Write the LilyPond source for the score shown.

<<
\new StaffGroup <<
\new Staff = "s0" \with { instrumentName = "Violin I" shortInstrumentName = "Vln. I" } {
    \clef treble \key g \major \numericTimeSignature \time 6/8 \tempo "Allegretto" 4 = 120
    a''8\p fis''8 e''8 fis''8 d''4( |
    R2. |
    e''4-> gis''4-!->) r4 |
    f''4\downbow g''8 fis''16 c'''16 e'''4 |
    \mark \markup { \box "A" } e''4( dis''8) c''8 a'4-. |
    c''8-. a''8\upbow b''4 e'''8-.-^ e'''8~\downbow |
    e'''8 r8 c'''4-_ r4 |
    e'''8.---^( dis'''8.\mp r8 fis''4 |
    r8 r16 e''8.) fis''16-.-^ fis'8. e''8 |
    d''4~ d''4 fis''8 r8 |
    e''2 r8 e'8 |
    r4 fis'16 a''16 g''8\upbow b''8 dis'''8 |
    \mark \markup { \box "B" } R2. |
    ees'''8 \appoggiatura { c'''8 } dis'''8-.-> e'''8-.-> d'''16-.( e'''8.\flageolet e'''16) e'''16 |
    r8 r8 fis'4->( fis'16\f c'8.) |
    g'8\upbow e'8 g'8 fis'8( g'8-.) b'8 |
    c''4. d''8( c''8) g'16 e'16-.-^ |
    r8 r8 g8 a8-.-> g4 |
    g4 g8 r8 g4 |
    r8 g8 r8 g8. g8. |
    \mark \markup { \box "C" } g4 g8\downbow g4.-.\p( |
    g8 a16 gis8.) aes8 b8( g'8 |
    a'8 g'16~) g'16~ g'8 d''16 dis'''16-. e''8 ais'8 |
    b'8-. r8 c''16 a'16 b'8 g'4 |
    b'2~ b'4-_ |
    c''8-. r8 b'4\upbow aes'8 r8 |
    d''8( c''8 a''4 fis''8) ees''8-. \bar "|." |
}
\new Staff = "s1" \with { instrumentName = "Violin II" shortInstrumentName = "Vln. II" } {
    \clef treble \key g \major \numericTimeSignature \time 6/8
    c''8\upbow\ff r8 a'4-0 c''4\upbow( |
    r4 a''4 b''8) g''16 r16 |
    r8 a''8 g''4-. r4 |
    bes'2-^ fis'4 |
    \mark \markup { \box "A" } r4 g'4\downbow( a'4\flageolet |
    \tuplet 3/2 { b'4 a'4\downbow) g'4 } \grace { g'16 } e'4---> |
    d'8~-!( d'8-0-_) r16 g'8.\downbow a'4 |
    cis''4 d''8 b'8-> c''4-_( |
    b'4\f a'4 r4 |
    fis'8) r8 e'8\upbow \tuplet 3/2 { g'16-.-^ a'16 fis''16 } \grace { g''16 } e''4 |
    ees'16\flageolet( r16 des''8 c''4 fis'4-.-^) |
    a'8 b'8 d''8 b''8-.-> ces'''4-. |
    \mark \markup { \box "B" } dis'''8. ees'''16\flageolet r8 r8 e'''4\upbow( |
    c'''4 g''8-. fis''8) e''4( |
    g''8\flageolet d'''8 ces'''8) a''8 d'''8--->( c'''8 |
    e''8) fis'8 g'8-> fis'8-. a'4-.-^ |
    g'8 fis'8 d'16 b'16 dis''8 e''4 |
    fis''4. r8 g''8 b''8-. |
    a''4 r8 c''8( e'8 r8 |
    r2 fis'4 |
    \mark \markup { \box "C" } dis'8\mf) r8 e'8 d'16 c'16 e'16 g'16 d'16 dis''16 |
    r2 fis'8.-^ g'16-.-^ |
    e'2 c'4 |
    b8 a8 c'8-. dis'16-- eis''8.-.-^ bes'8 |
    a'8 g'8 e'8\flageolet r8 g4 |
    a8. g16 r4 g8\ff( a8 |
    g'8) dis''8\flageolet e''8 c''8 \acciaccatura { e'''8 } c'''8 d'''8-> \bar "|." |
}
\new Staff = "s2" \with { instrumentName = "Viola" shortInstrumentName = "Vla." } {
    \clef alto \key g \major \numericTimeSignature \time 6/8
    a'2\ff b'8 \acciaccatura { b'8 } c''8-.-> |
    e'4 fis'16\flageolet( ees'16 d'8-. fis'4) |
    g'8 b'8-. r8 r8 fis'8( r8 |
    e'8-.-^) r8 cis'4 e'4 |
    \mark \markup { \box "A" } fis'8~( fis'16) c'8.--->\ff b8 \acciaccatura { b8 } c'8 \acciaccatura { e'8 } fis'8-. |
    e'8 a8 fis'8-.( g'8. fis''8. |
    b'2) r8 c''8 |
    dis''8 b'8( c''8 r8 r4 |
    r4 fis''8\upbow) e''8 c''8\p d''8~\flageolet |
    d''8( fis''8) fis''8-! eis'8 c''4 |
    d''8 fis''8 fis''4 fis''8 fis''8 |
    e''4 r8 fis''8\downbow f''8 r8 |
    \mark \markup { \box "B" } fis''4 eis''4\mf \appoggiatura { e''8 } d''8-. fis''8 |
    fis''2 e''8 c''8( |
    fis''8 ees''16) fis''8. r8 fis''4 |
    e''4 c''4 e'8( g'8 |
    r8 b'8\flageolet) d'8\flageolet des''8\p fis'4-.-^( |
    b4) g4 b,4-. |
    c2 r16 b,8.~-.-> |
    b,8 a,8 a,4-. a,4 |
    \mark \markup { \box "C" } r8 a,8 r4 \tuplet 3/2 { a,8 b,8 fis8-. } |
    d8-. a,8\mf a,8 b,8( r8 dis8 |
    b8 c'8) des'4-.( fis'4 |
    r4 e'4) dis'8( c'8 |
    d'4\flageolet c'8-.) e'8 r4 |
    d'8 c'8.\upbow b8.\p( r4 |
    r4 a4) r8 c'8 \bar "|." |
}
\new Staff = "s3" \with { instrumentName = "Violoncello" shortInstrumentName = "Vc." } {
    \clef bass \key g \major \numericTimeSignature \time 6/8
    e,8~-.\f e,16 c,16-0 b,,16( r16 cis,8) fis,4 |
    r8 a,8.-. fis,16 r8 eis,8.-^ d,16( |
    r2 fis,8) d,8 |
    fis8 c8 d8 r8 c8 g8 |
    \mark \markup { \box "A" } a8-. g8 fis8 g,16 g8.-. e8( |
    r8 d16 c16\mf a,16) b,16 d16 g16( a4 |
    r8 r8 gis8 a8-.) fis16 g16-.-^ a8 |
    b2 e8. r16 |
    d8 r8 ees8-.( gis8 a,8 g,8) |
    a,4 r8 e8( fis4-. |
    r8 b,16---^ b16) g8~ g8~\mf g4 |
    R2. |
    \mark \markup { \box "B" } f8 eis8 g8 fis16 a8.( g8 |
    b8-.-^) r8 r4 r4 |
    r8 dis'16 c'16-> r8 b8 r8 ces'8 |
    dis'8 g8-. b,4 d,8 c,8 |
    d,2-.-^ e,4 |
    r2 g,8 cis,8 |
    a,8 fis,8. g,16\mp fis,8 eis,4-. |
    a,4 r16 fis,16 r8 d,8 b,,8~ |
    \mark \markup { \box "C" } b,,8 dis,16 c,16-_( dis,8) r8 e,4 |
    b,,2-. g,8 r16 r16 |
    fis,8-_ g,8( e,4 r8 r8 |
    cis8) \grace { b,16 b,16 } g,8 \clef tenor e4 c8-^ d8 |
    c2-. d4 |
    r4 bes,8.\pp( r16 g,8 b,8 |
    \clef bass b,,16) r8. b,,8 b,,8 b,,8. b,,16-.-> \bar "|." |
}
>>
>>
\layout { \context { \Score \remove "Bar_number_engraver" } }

**TASK DESCRIPTION:** Pick out each line of the entries above that contains the string "tuplet", treating uppercase and lowercase as different.

**EXERCISE OUTPUT:**
    \tuplet 3/2 { b'4 a'4\downbow) g'4 } \grace { g'16 } e'4---> |
    fis'8) r8 e'8\upbow \tuplet 3/2 { g'16-.-^ a'16 fis''16 } \grace { g''16 } e''4 |
    \mark \markup { \box "C" } r8 a,8 r4 \tuplet 3/2 { a,8 b,8 fis8-. } |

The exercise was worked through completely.